*WHAT YOU SHOULD DO*: Turn the records below into a numbered list with one entry per line, leaving out the blank lines.

*MATERIAL SUPPLIED*:
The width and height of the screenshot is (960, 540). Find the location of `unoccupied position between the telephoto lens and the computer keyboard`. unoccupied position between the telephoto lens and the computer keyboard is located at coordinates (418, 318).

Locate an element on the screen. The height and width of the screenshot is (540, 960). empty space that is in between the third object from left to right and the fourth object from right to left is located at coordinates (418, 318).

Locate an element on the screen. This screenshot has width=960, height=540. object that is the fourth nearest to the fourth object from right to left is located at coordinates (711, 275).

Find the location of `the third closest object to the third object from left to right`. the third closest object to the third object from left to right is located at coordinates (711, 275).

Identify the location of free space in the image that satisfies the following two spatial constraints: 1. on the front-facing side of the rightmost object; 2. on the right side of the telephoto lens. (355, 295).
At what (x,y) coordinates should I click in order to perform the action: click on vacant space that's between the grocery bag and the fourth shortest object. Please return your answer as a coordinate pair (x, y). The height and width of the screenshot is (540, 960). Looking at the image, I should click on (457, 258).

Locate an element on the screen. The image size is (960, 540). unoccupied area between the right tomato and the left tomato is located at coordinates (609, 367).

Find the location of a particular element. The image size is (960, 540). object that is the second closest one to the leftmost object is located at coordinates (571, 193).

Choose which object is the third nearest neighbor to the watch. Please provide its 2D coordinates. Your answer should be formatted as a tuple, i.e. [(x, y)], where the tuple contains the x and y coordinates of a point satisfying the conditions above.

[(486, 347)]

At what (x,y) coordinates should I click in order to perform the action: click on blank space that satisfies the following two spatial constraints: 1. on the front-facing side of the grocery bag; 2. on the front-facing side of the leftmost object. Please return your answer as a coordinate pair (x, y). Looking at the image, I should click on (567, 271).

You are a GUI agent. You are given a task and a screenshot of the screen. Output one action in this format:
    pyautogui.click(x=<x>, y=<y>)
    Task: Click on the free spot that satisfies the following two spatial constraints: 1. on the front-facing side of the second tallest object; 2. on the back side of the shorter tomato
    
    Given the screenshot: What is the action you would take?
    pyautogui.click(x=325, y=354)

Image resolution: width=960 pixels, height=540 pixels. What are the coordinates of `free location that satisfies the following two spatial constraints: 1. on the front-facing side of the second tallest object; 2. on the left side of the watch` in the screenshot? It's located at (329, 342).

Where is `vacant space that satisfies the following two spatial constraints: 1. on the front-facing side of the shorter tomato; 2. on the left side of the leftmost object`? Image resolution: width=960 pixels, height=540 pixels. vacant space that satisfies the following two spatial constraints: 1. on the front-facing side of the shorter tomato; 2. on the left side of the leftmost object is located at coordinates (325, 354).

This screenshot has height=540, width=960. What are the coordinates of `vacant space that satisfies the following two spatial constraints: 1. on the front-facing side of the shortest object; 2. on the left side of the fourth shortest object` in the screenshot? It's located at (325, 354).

*SOLUTION FOR THIS EXERCISE*:
1. The width and height of the screenshot is (960, 540). Find the location of `unoccupied position between the telephoto lens and the computer keyboard`. unoccupied position between the telephoto lens and the computer keyboard is located at coordinates (418, 318).
2. Locate an element on the screen. The height and width of the screenshot is (540, 960). empty space that is in between the third object from left to right and the fourth object from right to left is located at coordinates (418, 318).
3. Locate an element on the screen. This screenshot has width=960, height=540. object that is the fourth nearest to the fourth object from right to left is located at coordinates (711, 275).
4. Find the location of `the third closest object to the third object from left to right`. the third closest object to the third object from left to right is located at coordinates (711, 275).
5. Identify the location of free space in the image that satisfies the following two spatial constraints: 1. on the front-facing side of the rightmost object; 2. on the right side of the telephoto lens. (355, 295).
6. At what (x,y) coordinates should I click in order to perform the action: click on vacant space that's between the grocery bag and the fourth shortest object. Please return your answer as a coordinate pair (x, y). The height and width of the screenshot is (540, 960). Looking at the image, I should click on (457, 258).
7. Locate an element on the screen. The image size is (960, 540). unoccupied area between the right tomato and the left tomato is located at coordinates (609, 367).
8. Find the location of a particular element. The image size is (960, 540). object that is the second closest one to the leftmost object is located at coordinates (571, 193).
9. Choose which object is the third nearest neighbor to the watch. Please provide its 2D coordinates. Your answer should be formatted as a tuple, i.e. [(x, y)], where the tuple contains the x and y coordinates of a point satisfying the conditions above.
10. [(486, 347)]
11. At what (x,y) coordinates should I click in order to perform the action: click on blank space that satisfies the following two spatial constraints: 1. on the front-facing side of the grocery bag; 2. on the front-facing side of the leftmost object. Please return your answer as a coordinate pair (x, y). Looking at the image, I should click on (567, 271).
12. You are a GUI agent. You are given a task and a screenshot of the screen. Output one action in this format:
13.     pyautogui.click(x=<x>, y=<y>)
14.     Task: Click on the free spot that satisfies the following two spatial constraints: 1. on the front-facing side of the second tallest object; 2. on the back side of the shorter tomato
15.     Given the screenshot: What is the action you would take?
16.     pyautogui.click(x=325, y=354)
17. Image resolution: width=960 pixels, height=540 pixels. What are the coordinates of `free location that satisfies the following two spatial constraints: 1. on the front-facing side of the second tallest object; 2. on the left side of the watch` in the screenshot? It's located at (329, 342).
18. Where is `vacant space that satisfies the following two spatial constraints: 1. on the front-facing side of the shorter tomato; 2. on the left side of the leftmost object`? Image resolution: width=960 pixels, height=540 pixels. vacant space that satisfies the following two spatial constraints: 1. on the front-facing side of the shorter tomato; 2. on the left side of the leftmost object is located at coordinates (325, 354).
19. This screenshot has height=540, width=960. What are the coordinates of `vacant space that satisfies the following two spatial constraints: 1. on the front-facing side of the shortest object; 2. on the left side of the fourth shortest object` in the screenshot? It's located at (325, 354).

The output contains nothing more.